=== What is required ===
Starting at the line that contains "pink rectangle: moved 3 px left, 1 px down", write out every line through the end of the records below exactly as it appears, and leave out all pictures.

(Records drawn from a dataset)

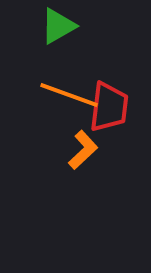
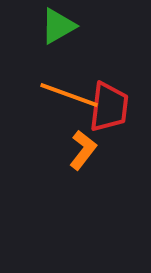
orange L-shape: rotated 9 degrees counterclockwise
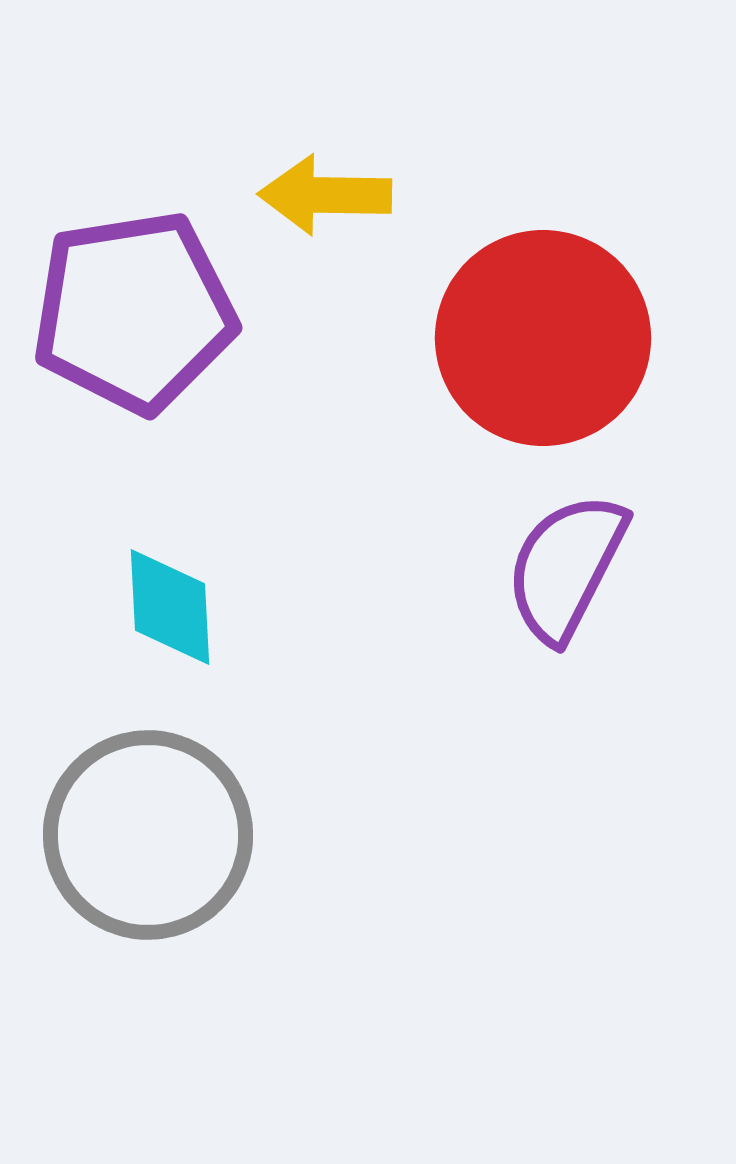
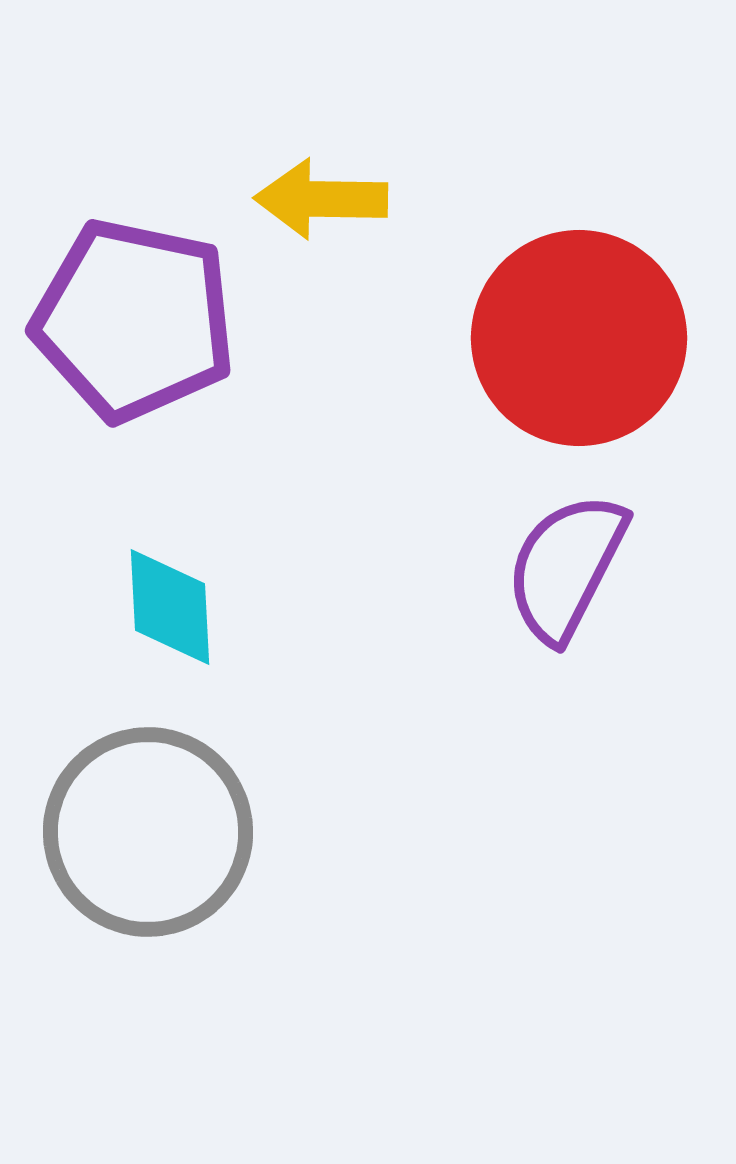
yellow arrow: moved 4 px left, 4 px down
purple pentagon: moved 8 px down; rotated 21 degrees clockwise
red circle: moved 36 px right
gray circle: moved 3 px up
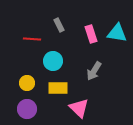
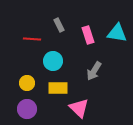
pink rectangle: moved 3 px left, 1 px down
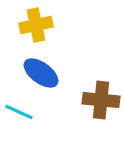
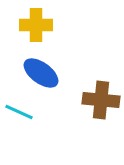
yellow cross: rotated 12 degrees clockwise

=== Reply ===
pink rectangle: moved 3 px left, 1 px down
yellow cross: rotated 12 degrees clockwise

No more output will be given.